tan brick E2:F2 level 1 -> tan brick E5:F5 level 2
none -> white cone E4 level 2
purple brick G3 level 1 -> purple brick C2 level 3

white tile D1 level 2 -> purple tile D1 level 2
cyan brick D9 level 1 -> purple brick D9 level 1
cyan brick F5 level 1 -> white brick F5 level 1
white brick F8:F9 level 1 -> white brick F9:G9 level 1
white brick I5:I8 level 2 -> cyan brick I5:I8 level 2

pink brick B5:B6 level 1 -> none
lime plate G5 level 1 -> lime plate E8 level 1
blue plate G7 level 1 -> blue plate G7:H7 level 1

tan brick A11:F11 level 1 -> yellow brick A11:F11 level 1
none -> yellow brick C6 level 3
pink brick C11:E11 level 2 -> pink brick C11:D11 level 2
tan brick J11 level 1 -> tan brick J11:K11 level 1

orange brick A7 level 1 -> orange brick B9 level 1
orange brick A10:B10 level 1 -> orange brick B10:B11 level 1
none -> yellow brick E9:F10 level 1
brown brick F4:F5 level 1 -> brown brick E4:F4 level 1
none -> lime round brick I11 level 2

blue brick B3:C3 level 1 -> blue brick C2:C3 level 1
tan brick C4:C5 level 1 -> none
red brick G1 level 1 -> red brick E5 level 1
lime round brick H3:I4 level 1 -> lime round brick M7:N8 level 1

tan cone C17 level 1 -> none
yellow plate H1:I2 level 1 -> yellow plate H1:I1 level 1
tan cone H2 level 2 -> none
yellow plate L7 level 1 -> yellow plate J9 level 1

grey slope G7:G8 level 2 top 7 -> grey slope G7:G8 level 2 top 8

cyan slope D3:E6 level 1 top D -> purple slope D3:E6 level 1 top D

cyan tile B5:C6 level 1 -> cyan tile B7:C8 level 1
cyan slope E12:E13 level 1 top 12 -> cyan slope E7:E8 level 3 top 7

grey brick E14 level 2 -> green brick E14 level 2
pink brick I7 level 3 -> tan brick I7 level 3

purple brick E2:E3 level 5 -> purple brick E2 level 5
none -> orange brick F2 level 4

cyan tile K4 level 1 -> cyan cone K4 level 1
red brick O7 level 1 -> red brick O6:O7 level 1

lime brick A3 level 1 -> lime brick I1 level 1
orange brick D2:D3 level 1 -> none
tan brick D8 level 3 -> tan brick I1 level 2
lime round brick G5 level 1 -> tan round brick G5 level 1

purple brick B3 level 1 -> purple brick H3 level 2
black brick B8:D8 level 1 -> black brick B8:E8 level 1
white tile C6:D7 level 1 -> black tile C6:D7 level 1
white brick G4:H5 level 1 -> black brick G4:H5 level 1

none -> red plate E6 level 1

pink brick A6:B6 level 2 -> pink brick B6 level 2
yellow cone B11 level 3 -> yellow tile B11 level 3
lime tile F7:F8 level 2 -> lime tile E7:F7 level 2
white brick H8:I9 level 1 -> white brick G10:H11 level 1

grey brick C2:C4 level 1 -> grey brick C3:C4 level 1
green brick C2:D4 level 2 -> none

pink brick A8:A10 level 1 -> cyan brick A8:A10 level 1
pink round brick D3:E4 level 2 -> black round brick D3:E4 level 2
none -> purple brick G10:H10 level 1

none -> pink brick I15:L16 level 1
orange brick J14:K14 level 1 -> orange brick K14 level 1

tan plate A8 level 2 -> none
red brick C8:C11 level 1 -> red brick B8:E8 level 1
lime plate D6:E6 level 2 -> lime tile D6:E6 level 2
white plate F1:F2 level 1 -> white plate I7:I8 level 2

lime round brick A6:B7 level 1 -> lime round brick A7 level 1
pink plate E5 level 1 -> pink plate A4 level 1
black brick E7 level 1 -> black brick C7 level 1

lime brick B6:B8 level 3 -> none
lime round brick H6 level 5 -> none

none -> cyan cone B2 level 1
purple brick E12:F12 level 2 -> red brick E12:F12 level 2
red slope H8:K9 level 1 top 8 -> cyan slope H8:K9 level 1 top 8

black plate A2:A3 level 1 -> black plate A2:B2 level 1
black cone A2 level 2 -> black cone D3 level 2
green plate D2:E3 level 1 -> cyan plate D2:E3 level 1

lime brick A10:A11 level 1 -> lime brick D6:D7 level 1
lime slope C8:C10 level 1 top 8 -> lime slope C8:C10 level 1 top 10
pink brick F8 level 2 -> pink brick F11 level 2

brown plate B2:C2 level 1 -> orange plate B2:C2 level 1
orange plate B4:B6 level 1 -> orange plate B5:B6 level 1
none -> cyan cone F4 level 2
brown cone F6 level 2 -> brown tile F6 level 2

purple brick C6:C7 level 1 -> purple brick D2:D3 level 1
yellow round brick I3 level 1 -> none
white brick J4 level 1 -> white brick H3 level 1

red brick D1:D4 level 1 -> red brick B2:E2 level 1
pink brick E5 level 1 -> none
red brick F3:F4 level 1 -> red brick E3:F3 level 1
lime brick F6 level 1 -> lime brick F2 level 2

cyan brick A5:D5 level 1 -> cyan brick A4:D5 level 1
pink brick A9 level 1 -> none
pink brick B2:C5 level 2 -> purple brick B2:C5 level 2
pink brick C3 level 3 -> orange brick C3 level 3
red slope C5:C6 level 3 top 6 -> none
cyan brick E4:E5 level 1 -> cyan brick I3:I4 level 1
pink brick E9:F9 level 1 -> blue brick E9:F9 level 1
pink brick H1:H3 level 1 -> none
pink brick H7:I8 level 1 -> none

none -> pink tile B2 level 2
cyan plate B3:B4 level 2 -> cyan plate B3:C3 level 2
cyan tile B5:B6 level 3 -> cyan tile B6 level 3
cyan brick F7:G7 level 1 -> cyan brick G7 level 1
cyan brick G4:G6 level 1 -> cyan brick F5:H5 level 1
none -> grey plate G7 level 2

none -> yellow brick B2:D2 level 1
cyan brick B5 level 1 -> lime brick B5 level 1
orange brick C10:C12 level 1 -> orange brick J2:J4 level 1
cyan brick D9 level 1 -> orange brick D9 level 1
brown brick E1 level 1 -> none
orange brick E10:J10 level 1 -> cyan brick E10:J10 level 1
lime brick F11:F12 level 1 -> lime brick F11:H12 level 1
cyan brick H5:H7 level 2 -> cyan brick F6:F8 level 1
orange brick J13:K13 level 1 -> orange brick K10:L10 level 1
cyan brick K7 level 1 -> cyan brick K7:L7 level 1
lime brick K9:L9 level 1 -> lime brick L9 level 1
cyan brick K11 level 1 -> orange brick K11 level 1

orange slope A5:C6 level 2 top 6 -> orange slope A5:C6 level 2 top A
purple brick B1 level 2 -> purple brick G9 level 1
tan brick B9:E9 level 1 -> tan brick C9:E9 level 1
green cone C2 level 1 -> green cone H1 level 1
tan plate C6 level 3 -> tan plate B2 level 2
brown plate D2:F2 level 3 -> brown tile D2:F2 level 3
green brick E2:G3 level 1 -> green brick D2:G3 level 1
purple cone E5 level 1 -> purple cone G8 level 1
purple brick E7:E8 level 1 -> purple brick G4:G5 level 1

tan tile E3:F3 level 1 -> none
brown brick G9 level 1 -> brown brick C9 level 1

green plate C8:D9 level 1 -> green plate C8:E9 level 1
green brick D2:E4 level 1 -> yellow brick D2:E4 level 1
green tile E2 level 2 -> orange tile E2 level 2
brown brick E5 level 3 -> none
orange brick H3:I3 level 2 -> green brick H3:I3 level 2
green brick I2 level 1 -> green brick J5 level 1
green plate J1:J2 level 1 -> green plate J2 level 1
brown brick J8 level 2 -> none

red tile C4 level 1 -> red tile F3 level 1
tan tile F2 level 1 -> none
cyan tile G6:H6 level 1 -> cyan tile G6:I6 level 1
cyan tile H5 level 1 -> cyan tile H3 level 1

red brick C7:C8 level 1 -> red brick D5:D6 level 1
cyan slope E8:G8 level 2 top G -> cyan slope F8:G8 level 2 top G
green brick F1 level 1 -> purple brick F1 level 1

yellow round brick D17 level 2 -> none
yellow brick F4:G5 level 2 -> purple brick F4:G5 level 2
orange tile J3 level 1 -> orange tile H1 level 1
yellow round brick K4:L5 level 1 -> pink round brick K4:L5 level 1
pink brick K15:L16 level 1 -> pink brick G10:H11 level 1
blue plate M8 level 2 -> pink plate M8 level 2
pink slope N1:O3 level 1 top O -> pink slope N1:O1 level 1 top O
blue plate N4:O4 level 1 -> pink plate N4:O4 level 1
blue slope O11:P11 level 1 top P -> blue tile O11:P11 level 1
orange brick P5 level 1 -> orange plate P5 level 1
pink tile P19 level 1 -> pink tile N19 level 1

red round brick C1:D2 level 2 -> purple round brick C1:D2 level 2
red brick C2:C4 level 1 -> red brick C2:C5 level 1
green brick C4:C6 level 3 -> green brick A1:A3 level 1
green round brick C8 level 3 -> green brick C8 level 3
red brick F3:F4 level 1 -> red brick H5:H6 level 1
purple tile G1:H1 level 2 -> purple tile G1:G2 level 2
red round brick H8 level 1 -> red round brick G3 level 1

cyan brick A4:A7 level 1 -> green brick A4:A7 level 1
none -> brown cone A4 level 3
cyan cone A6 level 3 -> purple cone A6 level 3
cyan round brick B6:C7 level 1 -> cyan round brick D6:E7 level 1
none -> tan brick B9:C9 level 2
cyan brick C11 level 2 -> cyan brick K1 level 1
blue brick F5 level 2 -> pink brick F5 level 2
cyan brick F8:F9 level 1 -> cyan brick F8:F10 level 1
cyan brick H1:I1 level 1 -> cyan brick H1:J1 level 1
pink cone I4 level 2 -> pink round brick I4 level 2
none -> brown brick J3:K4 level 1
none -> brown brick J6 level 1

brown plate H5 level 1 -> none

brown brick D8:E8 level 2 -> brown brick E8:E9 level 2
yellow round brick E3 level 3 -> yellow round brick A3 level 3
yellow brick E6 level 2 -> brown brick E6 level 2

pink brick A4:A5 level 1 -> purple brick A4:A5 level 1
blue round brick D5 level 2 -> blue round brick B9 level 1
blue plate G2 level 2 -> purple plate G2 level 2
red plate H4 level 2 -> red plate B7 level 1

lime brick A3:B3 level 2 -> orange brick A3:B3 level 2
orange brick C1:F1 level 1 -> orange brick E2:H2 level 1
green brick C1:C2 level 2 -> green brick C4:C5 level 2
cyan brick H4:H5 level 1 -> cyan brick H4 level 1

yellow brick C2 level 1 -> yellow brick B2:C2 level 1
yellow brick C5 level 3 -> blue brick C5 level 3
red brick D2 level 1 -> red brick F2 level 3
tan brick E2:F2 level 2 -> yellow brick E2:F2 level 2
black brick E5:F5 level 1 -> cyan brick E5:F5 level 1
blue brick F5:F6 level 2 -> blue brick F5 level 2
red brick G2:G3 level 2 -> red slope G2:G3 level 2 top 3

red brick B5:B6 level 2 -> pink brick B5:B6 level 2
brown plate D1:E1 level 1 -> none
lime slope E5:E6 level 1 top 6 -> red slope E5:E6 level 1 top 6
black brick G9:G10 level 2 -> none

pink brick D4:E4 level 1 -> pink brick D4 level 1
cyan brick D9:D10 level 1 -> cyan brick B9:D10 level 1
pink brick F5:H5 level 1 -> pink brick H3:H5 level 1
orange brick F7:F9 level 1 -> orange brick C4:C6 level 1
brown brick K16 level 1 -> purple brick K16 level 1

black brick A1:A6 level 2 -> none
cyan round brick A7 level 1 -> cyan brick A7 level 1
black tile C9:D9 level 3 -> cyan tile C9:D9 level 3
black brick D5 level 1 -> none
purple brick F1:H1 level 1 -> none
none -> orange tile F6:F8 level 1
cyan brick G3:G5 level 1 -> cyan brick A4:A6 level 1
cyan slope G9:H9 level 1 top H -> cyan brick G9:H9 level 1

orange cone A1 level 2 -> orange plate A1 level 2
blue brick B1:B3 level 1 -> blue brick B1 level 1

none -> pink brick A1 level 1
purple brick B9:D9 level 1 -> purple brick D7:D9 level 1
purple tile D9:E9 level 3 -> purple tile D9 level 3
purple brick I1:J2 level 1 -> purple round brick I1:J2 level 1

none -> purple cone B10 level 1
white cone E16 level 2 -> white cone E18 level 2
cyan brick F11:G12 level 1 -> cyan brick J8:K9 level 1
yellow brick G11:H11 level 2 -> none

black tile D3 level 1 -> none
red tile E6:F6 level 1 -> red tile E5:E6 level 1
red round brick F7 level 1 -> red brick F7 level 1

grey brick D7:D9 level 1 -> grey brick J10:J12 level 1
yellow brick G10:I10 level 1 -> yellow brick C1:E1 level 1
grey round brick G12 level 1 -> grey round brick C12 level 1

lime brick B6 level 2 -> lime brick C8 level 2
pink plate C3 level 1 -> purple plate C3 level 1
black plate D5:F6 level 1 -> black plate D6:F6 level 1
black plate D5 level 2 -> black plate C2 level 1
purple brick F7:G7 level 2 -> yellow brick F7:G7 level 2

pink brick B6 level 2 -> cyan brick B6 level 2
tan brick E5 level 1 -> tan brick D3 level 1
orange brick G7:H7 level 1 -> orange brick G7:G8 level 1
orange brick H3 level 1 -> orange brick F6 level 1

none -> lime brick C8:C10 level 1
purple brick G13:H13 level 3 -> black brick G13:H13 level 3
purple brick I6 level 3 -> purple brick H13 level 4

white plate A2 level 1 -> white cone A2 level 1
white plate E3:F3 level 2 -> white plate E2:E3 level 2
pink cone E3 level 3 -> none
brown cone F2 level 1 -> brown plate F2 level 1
────────
#### What to do
Retype the records above from the very first line down to the line with "red brick O7", keeping both of those lines. Include nothing beyond them.

#### Answer below
tan brick E2:F2 level 1 -> tan brick E5:F5 level 2
none -> white cone E4 level 2
purple brick G3 level 1 -> purple brick C2 level 3

white tile D1 level 2 -> purple tile D1 level 2
cyan brick D9 level 1 -> purple brick D9 level 1
cyan brick F5 level 1 -> white brick F5 level 1
white brick F8:F9 level 1 -> white brick F9:G9 level 1
white brick I5:I8 level 2 -> cyan brick I5:I8 level 2

pink brick B5:B6 level 1 -> none
lime plate G5 level 1 -> lime plate E8 level 1
blue plate G7 level 1 -> blue plate G7:H7 level 1

tan brick A11:F11 level 1 -> yellow brick A11:F11 level 1
none -> yellow brick C6 level 3
pink brick C11:E11 level 2 -> pink brick C11:D11 level 2
tan brick J11 level 1 -> tan brick J11:K11 level 1

orange brick A7 level 1 -> orange brick B9 level 1
orange brick A10:B10 level 1 -> orange brick B10:B11 level 1
none -> yellow brick E9:F10 level 1
brown brick F4:F5 level 1 -> brown brick E4:F4 level 1
none -> lime round brick I11 level 2

blue brick B3:C3 level 1 -> blue brick C2:C3 level 1
tan brick C4:C5 level 1 -> none
red brick G1 level 1 -> red brick E5 level 1
lime round brick H3:I4 level 1 -> lime round brick M7:N8 level 1

tan cone C17 level 1 -> none
yellow plate H1:I2 level 1 -> yellow plate H1:I1 level 1
tan cone H2 level 2 -> none
yellow plate L7 level 1 -> yellow plate J9 level 1

grey slope G7:G8 level 2 top 7 -> grey slope G7:G8 level 2 top 8

cyan slope D3:E6 level 1 top D -> purple slope D3:E6 level 1 top D

cyan tile B5:C6 level 1 -> cyan tile B7:C8 level 1
cyan slope E12:E13 level 1 top 12 -> cyan slope E7:E8 level 3 top 7

grey brick E14 level 2 -> green brick E14 level 2
pink brick I7 level 3 -> tan brick I7 level 3

purple brick E2:E3 level 5 -> purple brick E2 level 5
none -> orange brick F2 level 4

cyan tile K4 level 1 -> cyan cone K4 level 1
red brick O7 level 1 -> red brick O6:O7 level 1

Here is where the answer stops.